- _PROBLEM TO WORK ON_
In the listing below, how many lines contain the string "cone"? Answer with the number only.

=== RECORDS PROVIDED ===

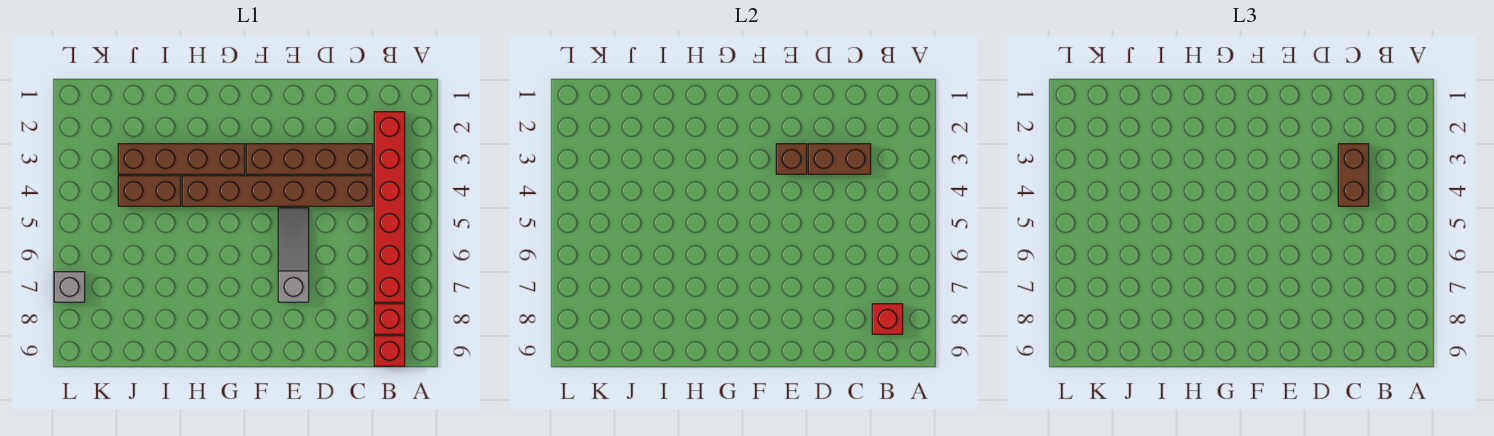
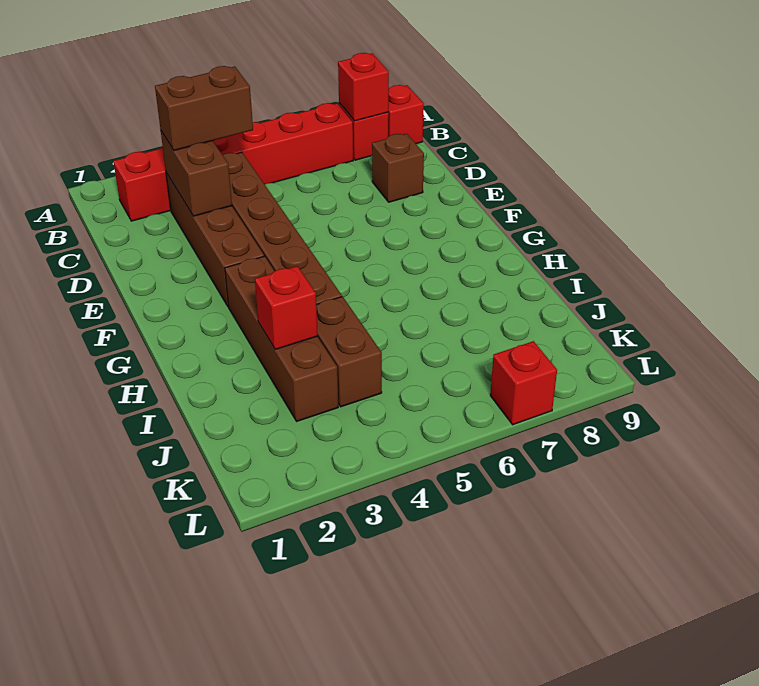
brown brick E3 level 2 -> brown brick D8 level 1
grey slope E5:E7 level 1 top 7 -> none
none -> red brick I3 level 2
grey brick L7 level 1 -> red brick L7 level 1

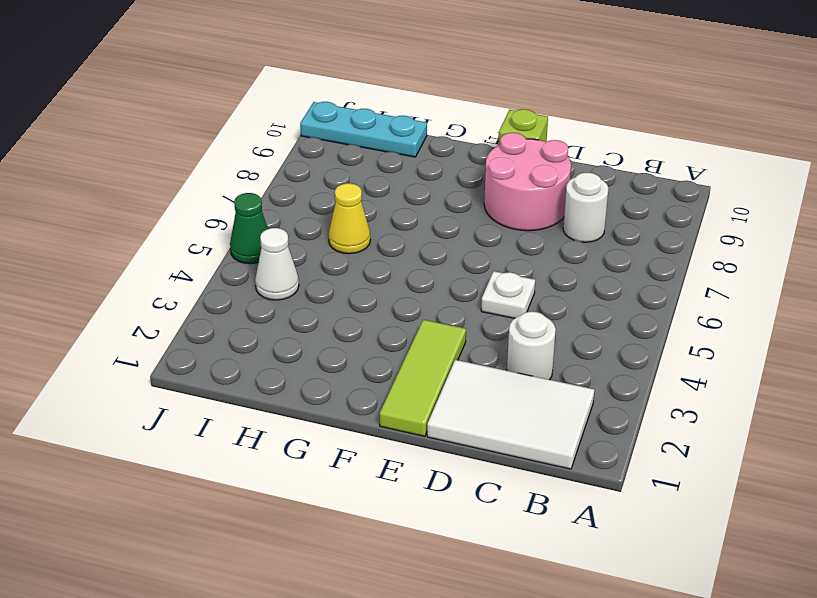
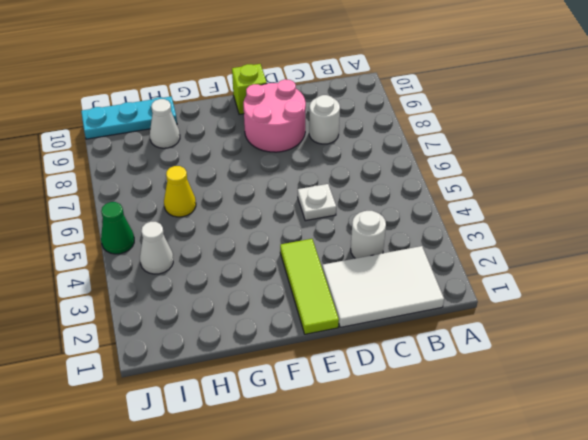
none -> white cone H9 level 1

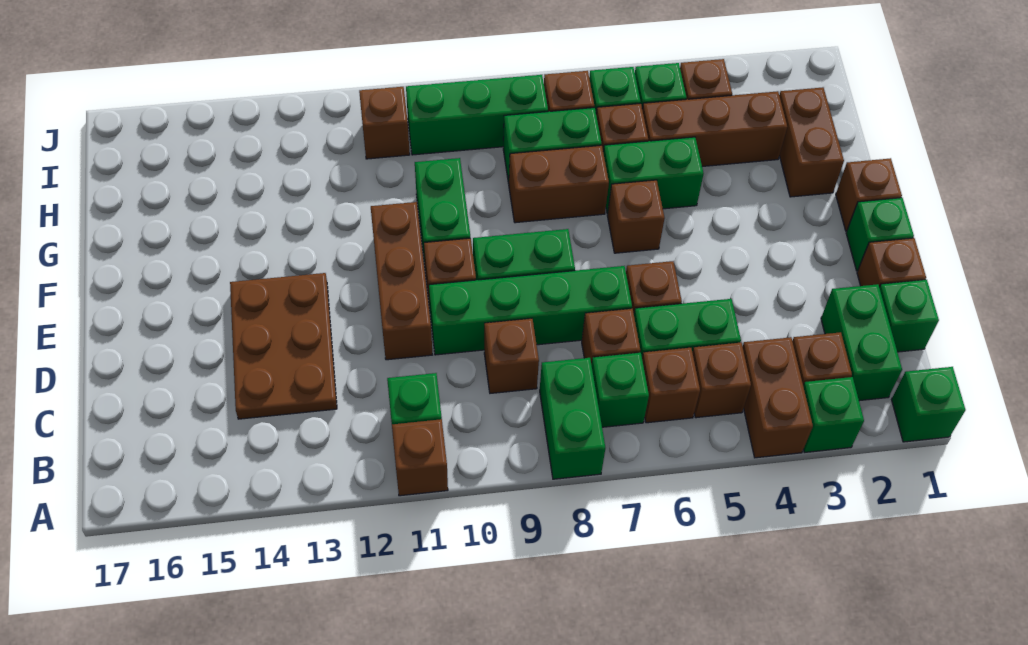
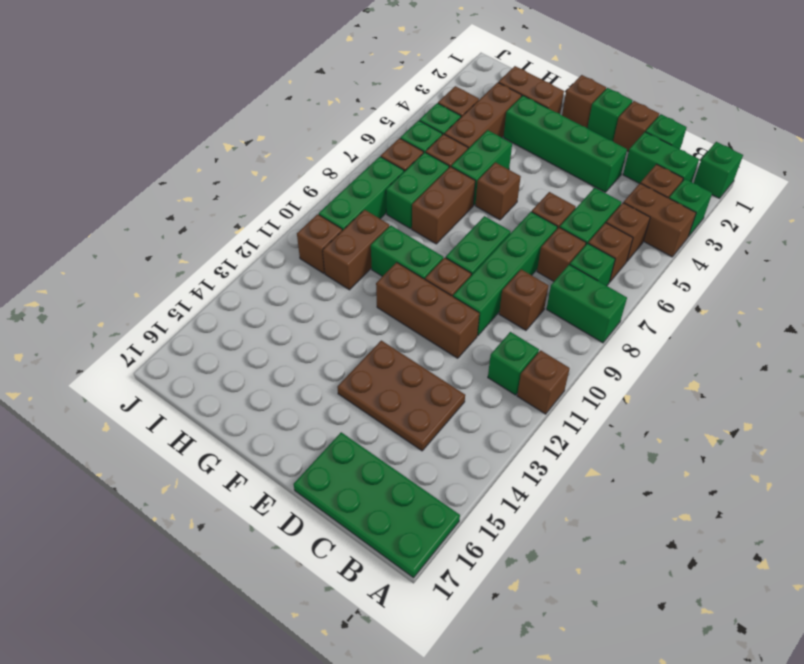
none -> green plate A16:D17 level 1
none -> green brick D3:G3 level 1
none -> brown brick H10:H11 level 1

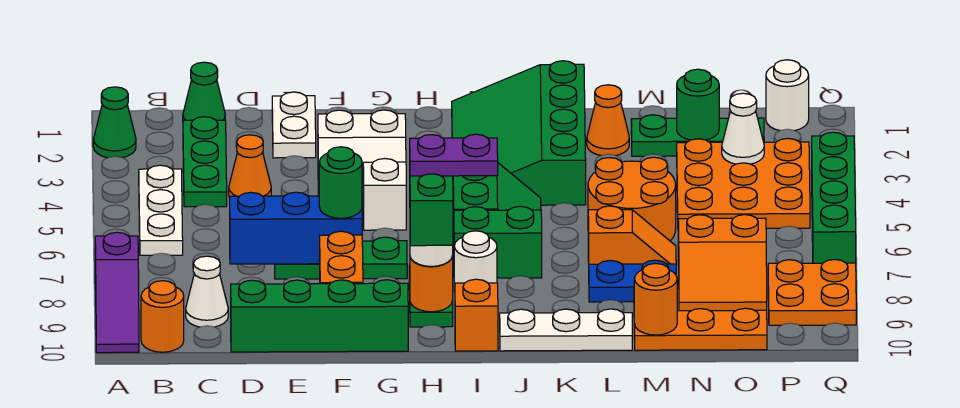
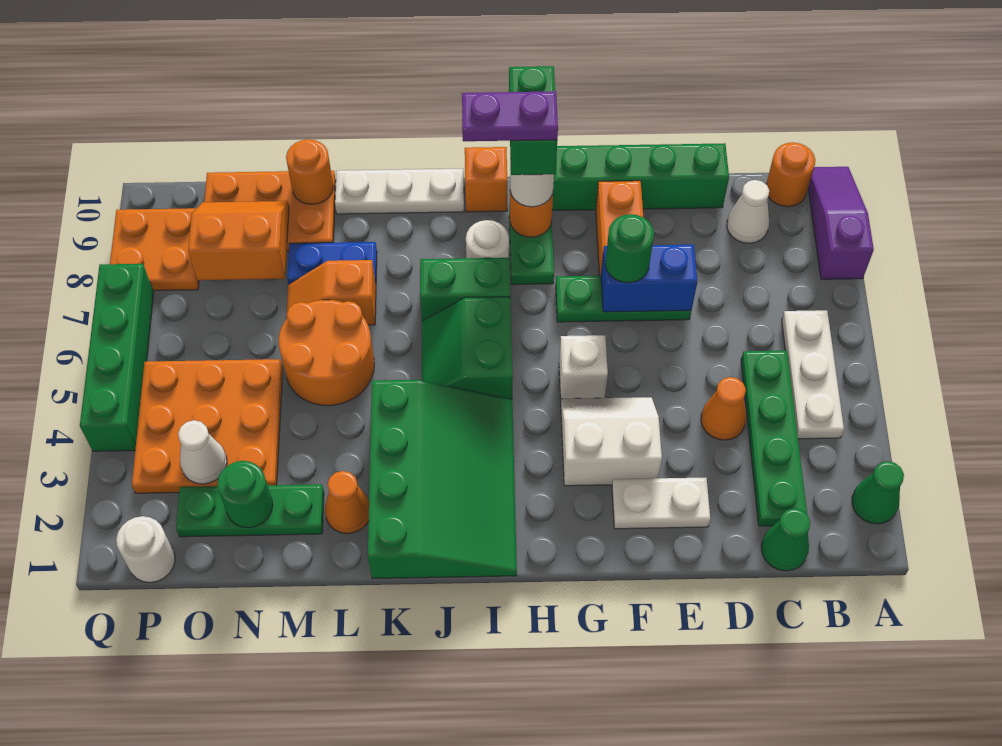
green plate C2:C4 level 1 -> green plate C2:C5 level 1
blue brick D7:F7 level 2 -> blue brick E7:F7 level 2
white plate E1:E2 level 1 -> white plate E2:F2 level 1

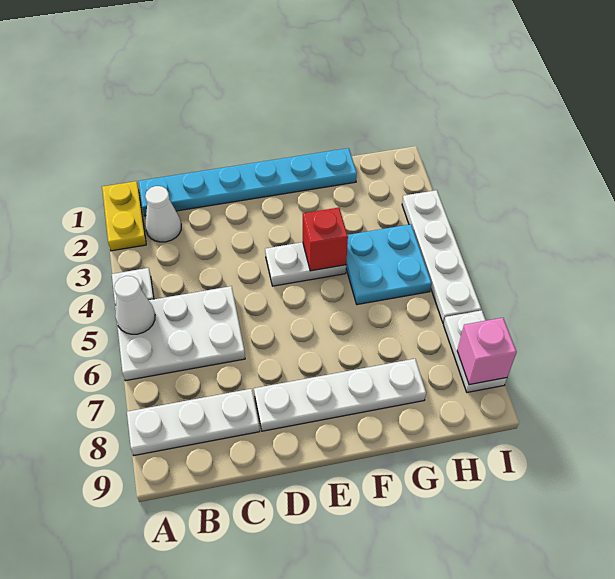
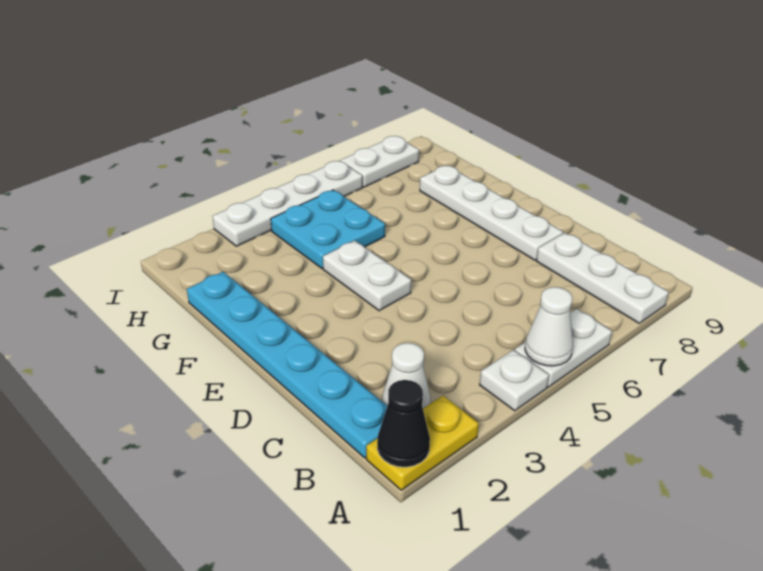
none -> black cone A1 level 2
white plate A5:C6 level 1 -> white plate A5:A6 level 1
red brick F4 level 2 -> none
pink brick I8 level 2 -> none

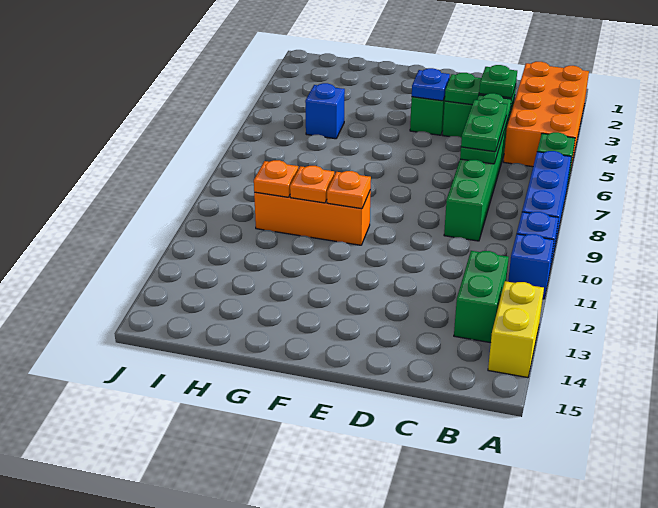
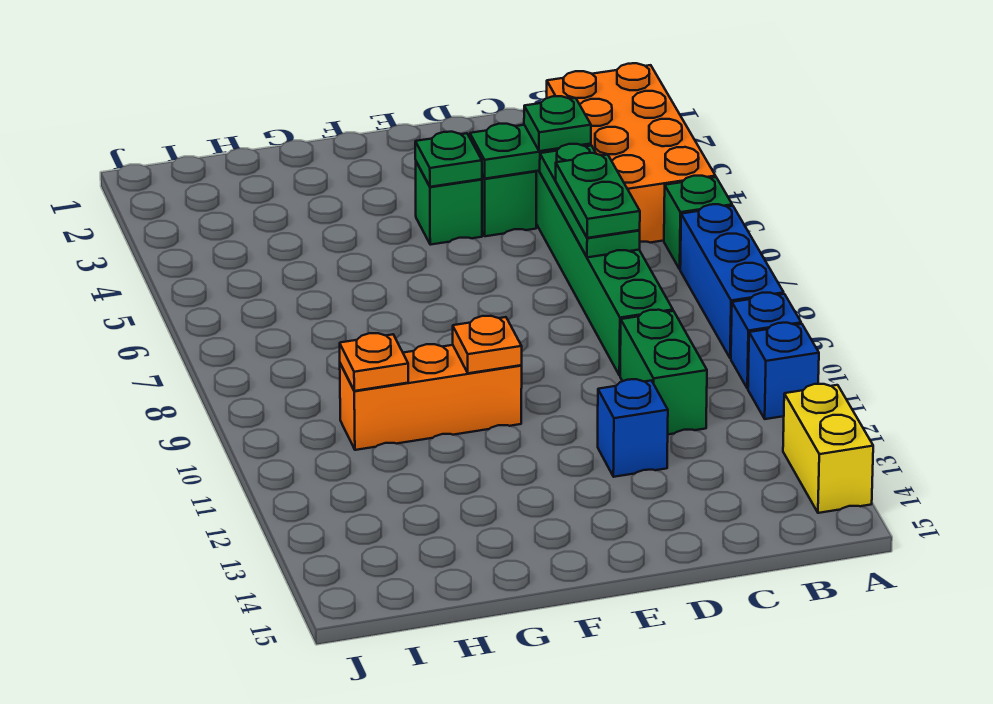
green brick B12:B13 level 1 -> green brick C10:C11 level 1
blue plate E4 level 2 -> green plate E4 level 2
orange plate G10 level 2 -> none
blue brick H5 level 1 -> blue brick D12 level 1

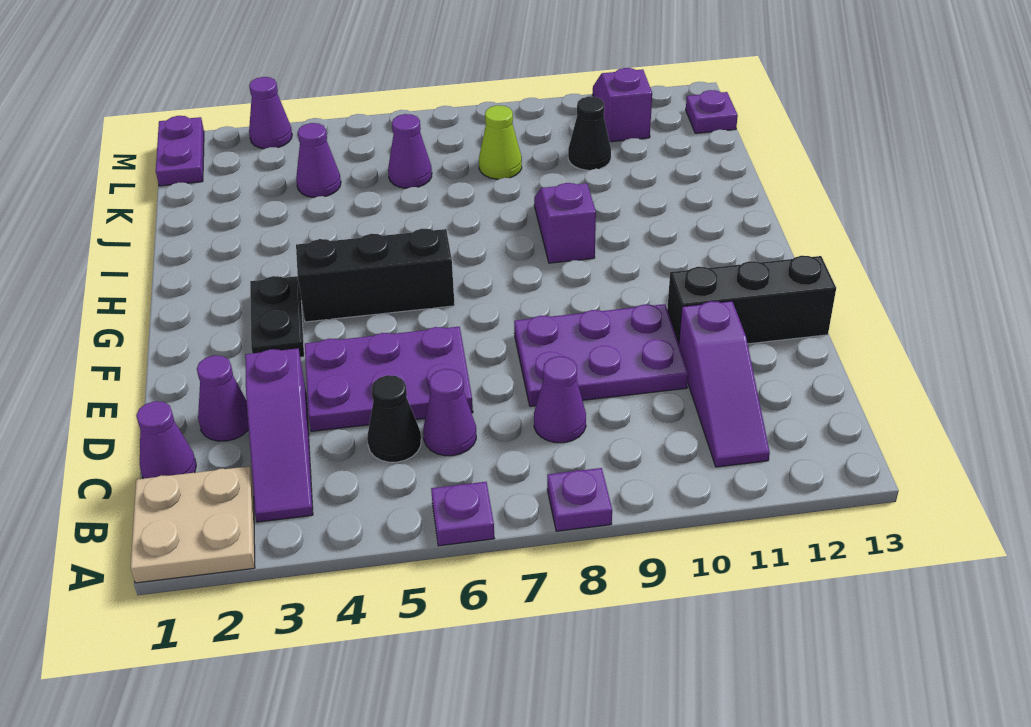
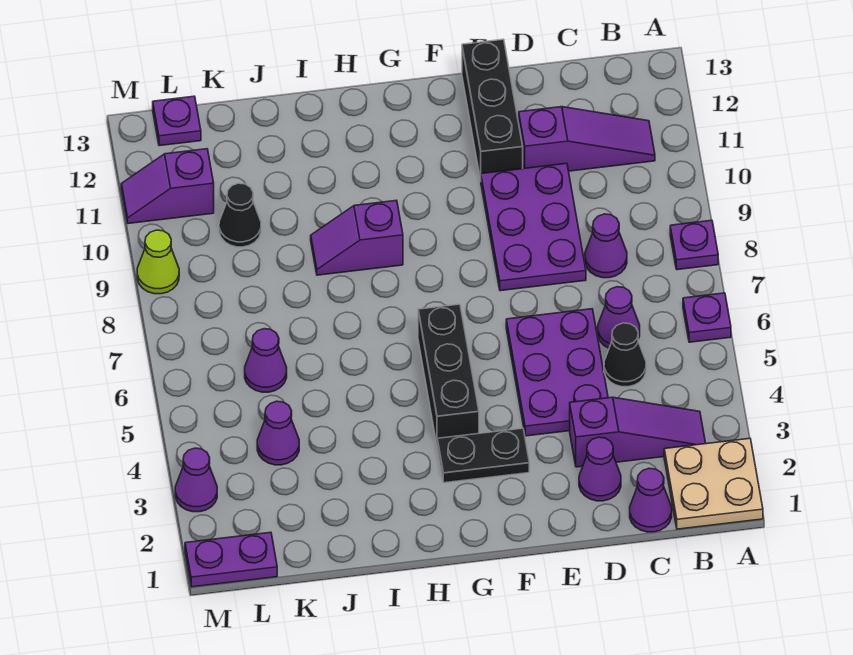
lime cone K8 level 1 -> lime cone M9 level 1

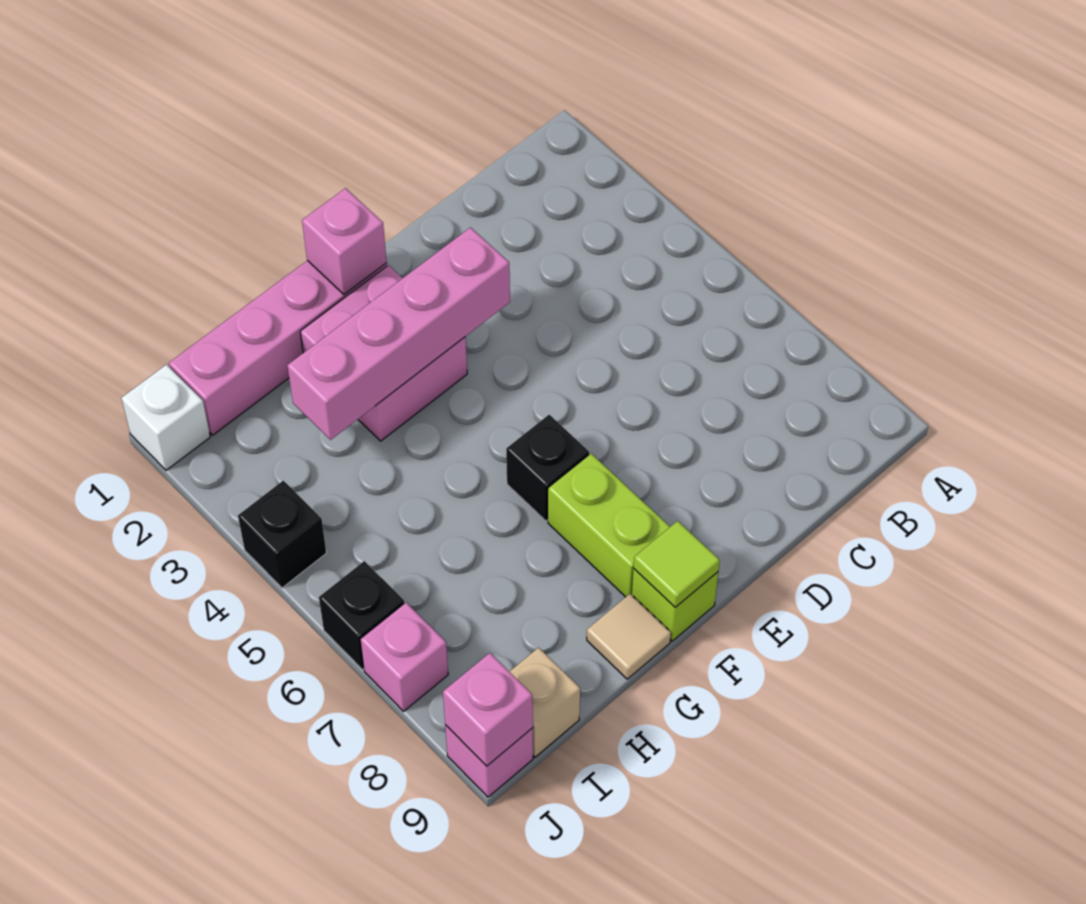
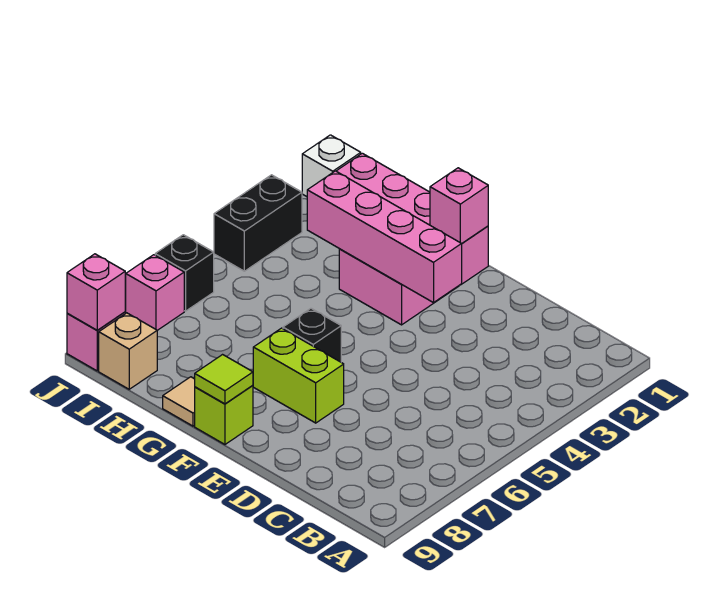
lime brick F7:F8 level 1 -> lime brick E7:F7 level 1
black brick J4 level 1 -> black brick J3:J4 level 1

===

- _WRITTEN SOLUTION_
3